Task details
Your copy of the data should match it exactly, except that the pictures are gone.

Raw data
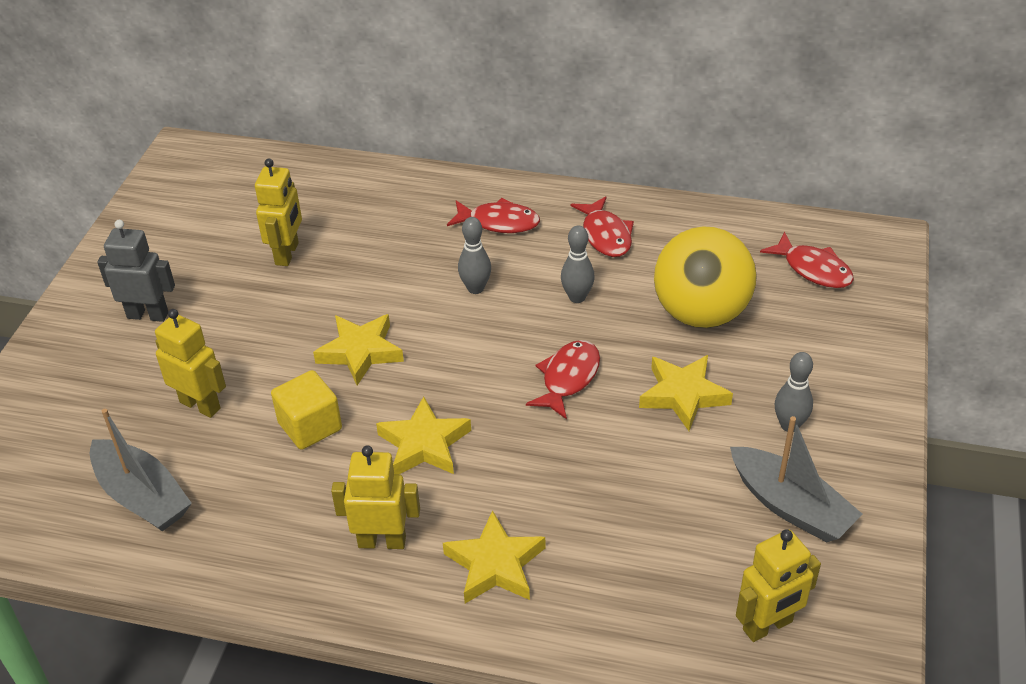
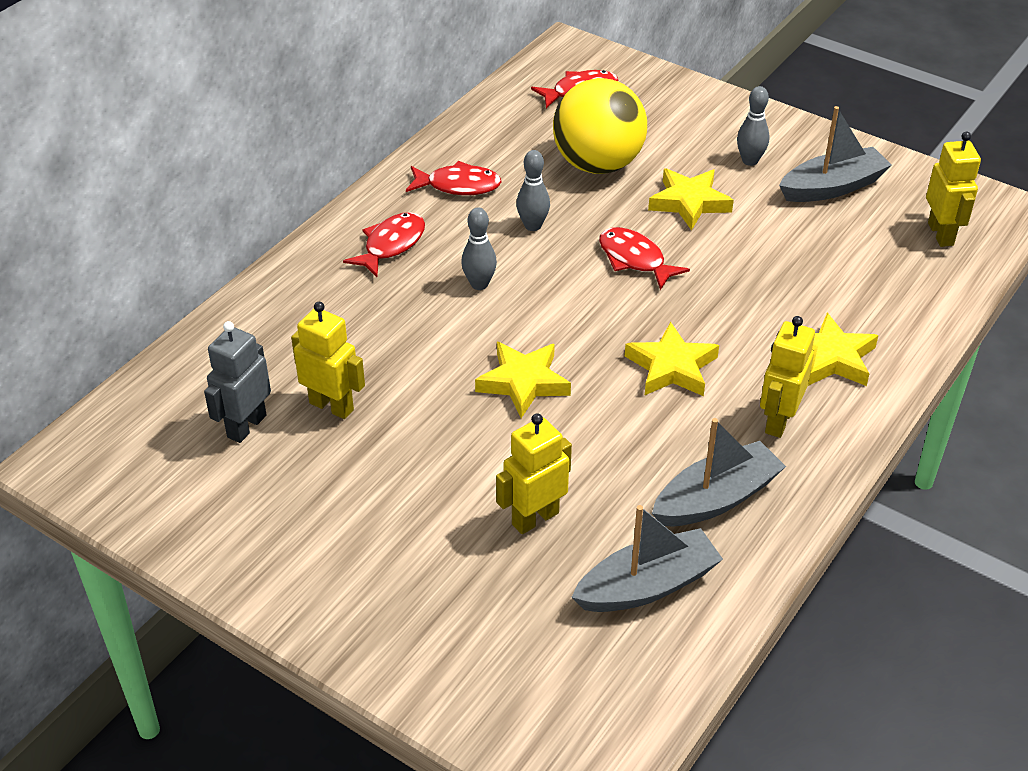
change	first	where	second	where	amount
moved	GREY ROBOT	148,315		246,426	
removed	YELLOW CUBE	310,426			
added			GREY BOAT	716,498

Answer area
change	first	where	second	where	amount
moved	GREY ROBOT	148,315		246,426	
removed	YELLOW CUBE	310,426			
added			GREY BOAT	716,498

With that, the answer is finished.